Required work: Find the lines in the records below that contain "RESET", and report each of them.

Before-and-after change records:
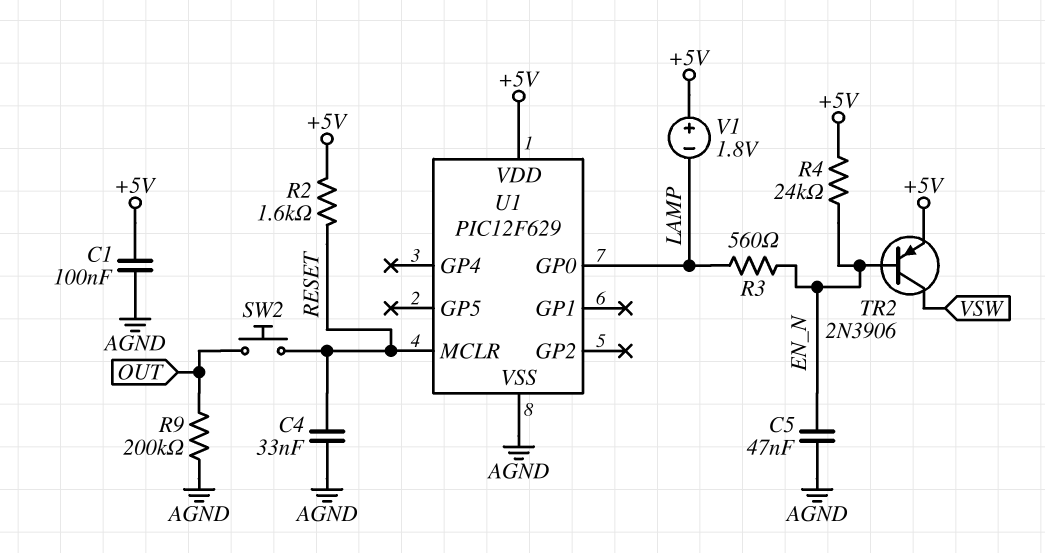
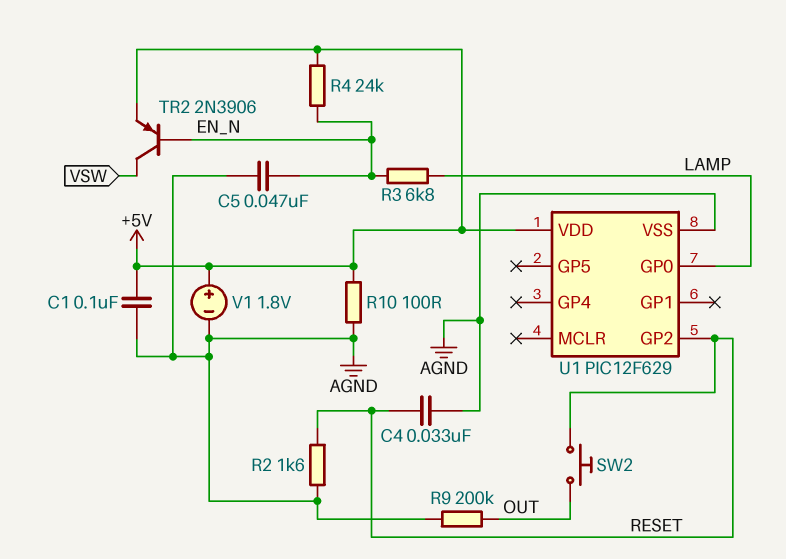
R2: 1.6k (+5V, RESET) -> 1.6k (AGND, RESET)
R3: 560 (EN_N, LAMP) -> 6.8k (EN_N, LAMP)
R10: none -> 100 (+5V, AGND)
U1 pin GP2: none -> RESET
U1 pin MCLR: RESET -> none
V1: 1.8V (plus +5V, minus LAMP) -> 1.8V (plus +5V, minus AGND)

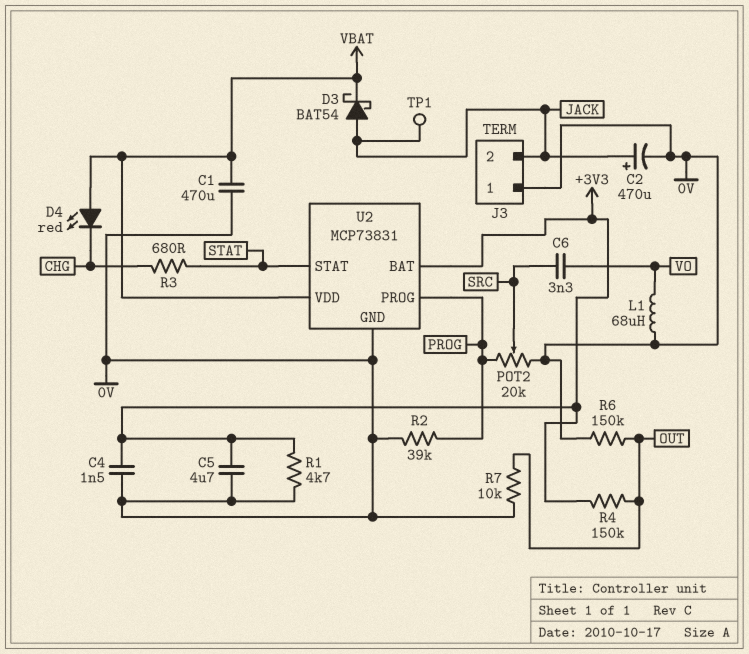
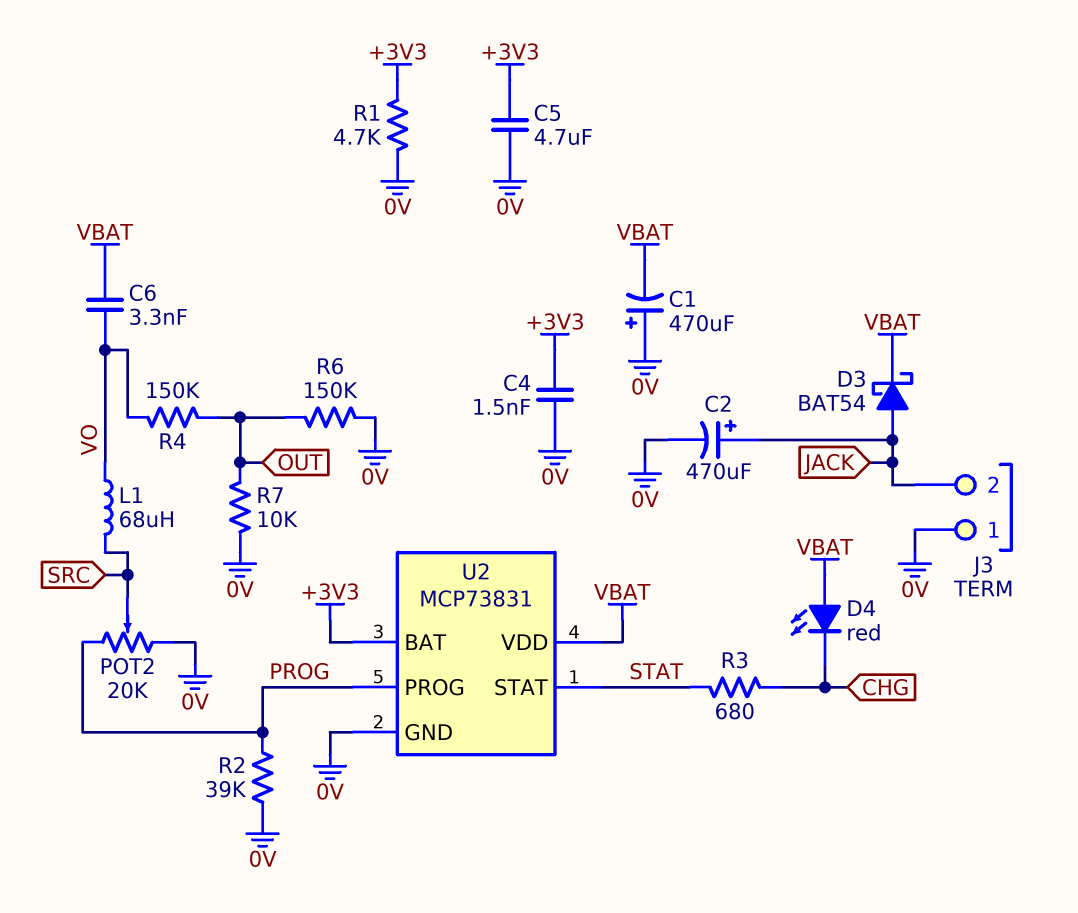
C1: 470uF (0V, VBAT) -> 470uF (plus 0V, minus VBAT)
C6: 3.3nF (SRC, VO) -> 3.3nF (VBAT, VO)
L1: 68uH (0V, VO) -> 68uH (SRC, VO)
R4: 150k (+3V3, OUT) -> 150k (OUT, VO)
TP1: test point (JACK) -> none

Your response:
R2: 1.6k (+5V, RESET) -> 1.6k (AGND, RESET)
U1 pin GP2: none -> RESET
U1 pin MCLR: RESET -> none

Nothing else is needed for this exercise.